Itemized modification records:
= Beginning of Section =
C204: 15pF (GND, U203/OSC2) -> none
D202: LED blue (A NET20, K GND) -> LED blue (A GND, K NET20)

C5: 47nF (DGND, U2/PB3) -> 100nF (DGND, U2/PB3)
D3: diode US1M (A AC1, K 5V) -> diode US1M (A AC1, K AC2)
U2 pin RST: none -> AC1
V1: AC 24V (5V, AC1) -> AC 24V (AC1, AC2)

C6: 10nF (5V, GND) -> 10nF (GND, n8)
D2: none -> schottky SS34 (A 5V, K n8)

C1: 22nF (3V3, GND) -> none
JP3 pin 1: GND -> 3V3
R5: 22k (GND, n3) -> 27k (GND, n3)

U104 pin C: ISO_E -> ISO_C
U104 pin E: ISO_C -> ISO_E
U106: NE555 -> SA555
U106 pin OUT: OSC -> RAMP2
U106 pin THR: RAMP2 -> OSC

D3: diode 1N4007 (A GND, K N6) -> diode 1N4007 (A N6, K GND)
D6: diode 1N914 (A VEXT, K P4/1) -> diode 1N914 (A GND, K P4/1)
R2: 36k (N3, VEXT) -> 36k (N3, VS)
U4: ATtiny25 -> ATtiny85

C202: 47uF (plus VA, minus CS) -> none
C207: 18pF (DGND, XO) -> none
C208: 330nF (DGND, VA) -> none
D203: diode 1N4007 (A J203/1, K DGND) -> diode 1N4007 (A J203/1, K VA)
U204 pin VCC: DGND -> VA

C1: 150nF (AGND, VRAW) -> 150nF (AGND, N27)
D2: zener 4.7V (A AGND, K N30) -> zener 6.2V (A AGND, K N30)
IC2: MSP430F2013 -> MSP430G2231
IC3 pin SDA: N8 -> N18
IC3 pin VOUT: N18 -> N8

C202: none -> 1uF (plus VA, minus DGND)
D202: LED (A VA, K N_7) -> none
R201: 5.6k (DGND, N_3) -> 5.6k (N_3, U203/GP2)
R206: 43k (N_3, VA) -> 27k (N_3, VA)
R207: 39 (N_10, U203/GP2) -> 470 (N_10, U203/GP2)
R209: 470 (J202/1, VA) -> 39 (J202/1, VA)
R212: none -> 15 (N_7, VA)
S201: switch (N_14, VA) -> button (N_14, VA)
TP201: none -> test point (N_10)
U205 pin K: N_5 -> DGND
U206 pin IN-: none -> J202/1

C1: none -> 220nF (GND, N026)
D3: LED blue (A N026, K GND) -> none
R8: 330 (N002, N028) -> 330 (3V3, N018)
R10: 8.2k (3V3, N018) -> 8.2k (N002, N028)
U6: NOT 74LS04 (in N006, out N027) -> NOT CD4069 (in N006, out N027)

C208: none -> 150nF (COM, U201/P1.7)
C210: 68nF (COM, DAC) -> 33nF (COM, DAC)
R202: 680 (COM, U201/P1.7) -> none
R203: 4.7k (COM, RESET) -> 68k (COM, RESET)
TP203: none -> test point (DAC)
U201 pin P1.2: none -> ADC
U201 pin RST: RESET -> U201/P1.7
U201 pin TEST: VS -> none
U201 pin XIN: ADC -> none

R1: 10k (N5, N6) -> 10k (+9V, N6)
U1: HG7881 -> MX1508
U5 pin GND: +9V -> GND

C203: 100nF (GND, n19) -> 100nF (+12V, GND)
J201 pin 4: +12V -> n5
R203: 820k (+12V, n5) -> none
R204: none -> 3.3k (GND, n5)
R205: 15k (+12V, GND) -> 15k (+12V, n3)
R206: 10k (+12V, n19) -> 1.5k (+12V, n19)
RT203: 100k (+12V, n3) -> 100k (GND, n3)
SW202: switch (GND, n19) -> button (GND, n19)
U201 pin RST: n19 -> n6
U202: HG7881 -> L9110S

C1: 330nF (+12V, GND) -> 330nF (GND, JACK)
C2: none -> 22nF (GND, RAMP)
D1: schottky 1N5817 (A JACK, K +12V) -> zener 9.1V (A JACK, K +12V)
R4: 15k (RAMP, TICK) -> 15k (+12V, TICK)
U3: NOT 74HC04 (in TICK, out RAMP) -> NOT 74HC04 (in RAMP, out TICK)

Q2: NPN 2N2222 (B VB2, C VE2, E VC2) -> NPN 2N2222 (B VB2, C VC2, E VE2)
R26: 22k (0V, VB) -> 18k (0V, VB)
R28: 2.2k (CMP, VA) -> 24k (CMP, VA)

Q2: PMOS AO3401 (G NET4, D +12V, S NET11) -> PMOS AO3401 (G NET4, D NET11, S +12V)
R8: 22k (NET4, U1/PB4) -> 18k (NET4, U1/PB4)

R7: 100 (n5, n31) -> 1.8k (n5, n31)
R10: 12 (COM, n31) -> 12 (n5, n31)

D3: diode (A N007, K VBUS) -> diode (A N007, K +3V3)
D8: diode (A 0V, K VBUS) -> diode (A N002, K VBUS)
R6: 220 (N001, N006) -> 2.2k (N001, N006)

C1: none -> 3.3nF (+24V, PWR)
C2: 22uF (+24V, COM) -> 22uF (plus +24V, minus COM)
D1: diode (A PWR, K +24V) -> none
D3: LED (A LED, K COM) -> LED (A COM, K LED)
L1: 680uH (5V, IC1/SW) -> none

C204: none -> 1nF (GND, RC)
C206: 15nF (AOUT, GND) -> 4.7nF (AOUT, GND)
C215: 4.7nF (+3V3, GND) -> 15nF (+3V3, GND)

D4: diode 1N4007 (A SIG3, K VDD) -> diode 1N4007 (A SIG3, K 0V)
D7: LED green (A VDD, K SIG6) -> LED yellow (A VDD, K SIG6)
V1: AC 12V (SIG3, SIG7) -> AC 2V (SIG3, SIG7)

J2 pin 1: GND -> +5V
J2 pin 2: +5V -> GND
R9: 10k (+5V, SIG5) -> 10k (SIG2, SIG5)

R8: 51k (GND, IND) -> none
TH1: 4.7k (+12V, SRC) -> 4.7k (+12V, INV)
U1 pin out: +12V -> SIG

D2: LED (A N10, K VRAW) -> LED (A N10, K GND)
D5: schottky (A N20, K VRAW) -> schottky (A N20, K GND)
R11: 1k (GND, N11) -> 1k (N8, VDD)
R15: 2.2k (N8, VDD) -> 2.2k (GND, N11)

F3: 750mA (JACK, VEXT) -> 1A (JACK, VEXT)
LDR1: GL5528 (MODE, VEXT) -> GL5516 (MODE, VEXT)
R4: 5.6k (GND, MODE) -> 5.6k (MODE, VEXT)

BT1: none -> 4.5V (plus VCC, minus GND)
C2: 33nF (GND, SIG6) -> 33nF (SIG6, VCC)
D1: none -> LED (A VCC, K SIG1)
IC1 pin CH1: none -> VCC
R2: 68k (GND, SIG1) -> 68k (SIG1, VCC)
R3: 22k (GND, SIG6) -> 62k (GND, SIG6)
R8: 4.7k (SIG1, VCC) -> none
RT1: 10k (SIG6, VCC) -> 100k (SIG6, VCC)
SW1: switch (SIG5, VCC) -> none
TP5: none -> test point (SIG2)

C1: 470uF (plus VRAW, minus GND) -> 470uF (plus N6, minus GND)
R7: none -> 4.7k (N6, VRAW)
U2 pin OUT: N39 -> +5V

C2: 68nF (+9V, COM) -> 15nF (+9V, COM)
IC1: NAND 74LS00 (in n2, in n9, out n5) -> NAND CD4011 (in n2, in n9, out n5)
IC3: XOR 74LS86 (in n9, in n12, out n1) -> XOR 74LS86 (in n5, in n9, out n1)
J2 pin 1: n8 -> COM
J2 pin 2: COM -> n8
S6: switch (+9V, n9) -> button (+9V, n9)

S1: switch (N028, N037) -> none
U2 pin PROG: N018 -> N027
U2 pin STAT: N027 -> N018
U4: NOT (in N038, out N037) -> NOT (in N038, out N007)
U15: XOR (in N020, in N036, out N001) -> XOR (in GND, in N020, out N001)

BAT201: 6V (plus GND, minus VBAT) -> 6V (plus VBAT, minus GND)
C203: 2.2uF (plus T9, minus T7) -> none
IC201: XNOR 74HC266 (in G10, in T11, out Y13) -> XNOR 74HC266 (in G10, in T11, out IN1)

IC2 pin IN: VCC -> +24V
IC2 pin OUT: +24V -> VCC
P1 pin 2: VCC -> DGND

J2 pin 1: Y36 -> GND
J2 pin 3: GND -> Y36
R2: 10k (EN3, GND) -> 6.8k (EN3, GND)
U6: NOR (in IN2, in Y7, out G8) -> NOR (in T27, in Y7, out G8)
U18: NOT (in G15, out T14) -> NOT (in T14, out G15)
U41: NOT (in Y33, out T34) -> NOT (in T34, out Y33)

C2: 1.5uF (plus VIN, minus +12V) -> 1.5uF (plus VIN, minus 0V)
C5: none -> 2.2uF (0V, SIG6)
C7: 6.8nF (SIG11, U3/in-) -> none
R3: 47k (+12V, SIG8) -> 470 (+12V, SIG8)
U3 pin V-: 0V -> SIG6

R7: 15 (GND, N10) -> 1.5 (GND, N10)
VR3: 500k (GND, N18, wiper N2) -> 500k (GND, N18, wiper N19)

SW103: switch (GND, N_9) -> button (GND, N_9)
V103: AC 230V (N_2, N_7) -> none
= End of Section =
Only one stretch of the data above is needed. Restate it word for word, from the line containing "U4: NOT (in" through the line containing "C203: 2.2uF (plus T9, minus T7) -> none", both ends included.

Output:
U4: NOT (in N038, out N037) -> NOT (in N038, out N007)
U15: XOR (in N020, in N036, out N001) -> XOR (in GND, in N020, out N001)

BAT201: 6V (plus GND, minus VBAT) -> 6V (plus VBAT, minus GND)
C203: 2.2uF (plus T9, minus T7) -> none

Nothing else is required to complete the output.